> EXERCISE PROMPT:
Scan the entries below for the string "none" and copy every line where it turns up.

==============================

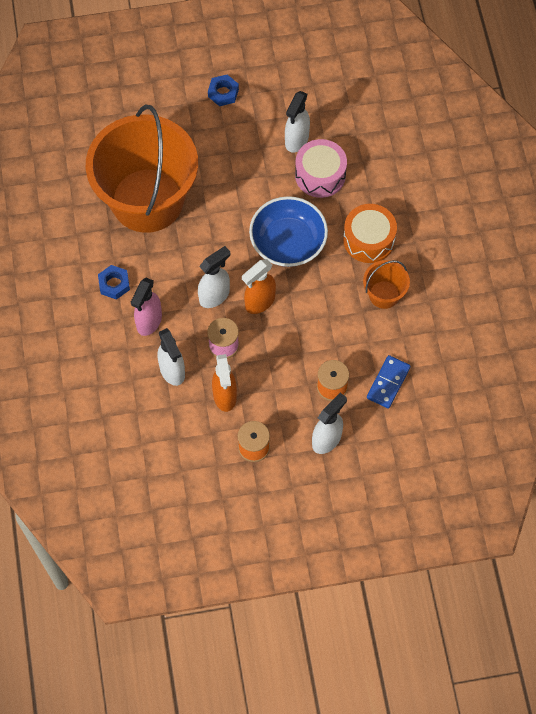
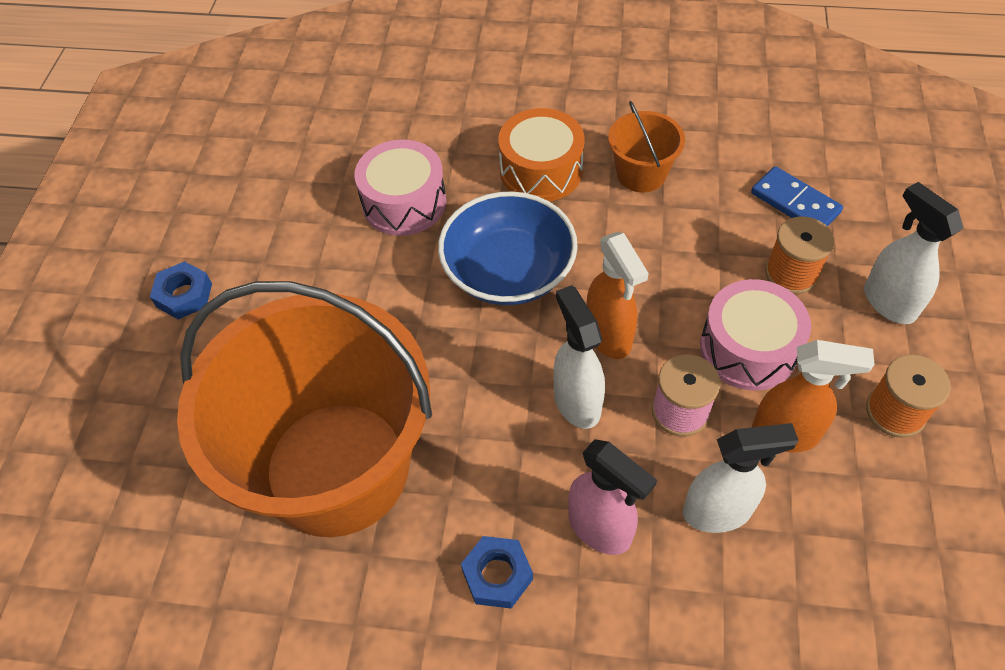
camera: 70 degrees left, 10 degrees down
(273, 371) = (748, 348): none -> pink drum
(296, 140) = (327, 218): white spray bottle -> none

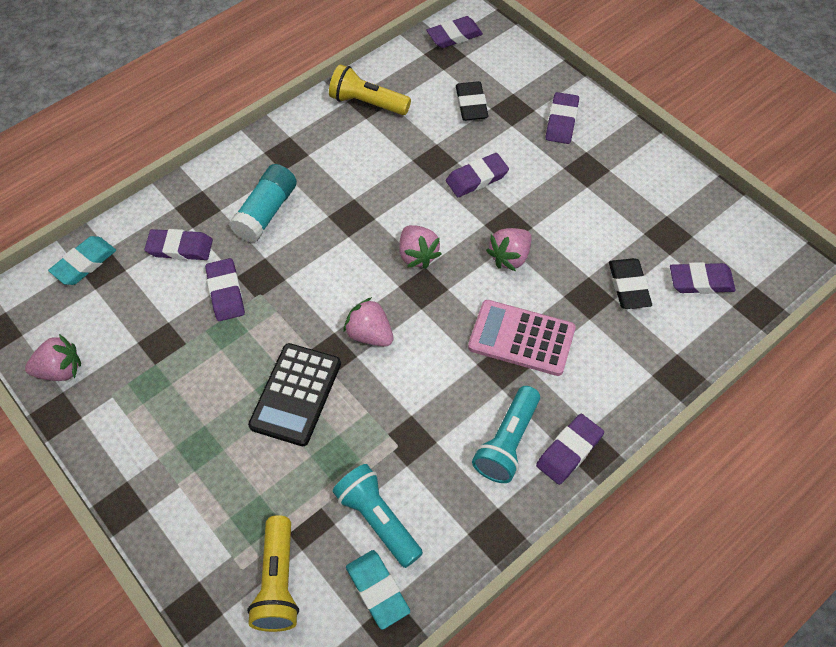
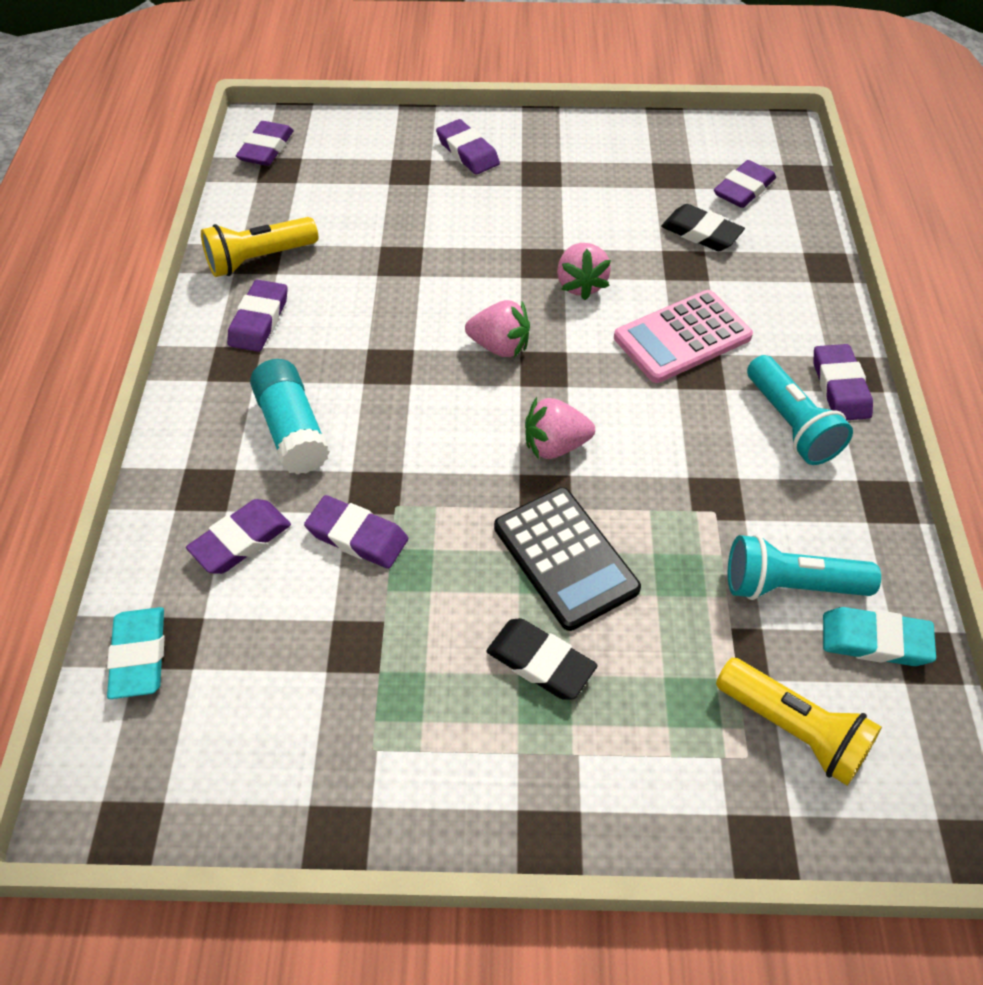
camera: 50 degrees left, 5 degrees down
(60, 370) = (274, 787): pink strawberry -> none
(471, 104) = (366, 192): black eraser -> black eraser (540, 662)
(477, 178) = (460, 246): purple eraser -> purple eraser (259, 320)

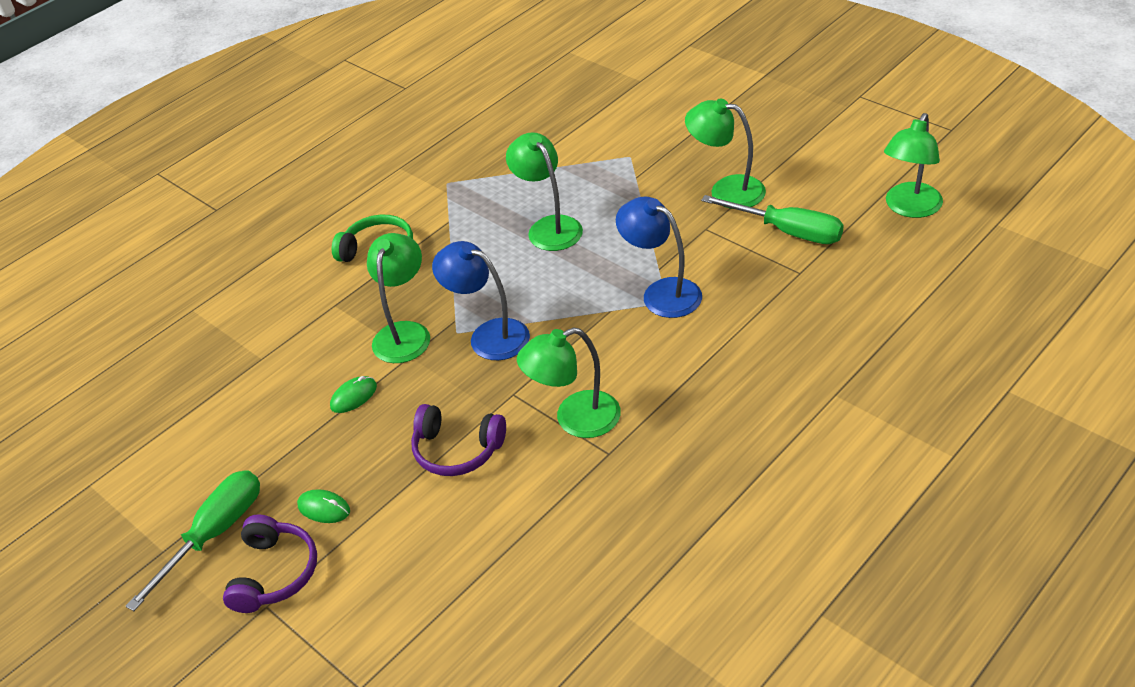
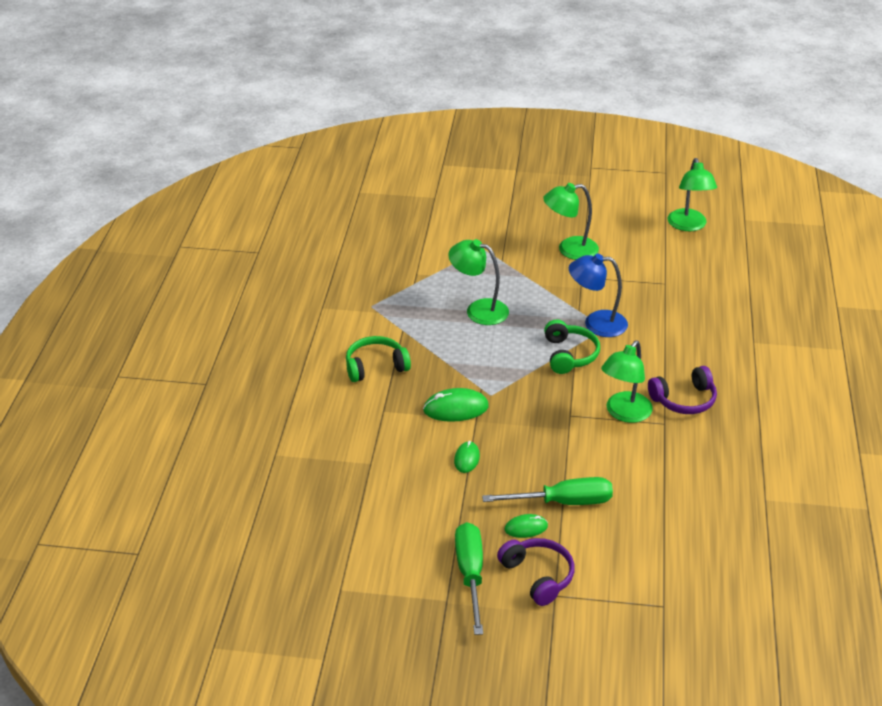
camera: 40 degrees left, 5 degrees down
(405, 333) = (456, 408): green lamp -> green mouse
(457, 450) = (572, 460): purple headphones -> purple headphones (684, 400)
(489, 335) = (514, 388): blue lamp -> none
(590, 319) = (569, 355): none -> green headphones
(787, 231) = (633, 262): green screwdriver -> green screwdriver (563, 502)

==============================

> ANSWER AREA:
(273, 371) = (748, 348): none -> pink drum
(296, 140) = (327, 218): white spray bottle -> none
(60, 370) = (274, 787): pink strawberry -> none
(489, 335) = (514, 388): blue lamp -> none
(590, 319) = (569, 355): none -> green headphones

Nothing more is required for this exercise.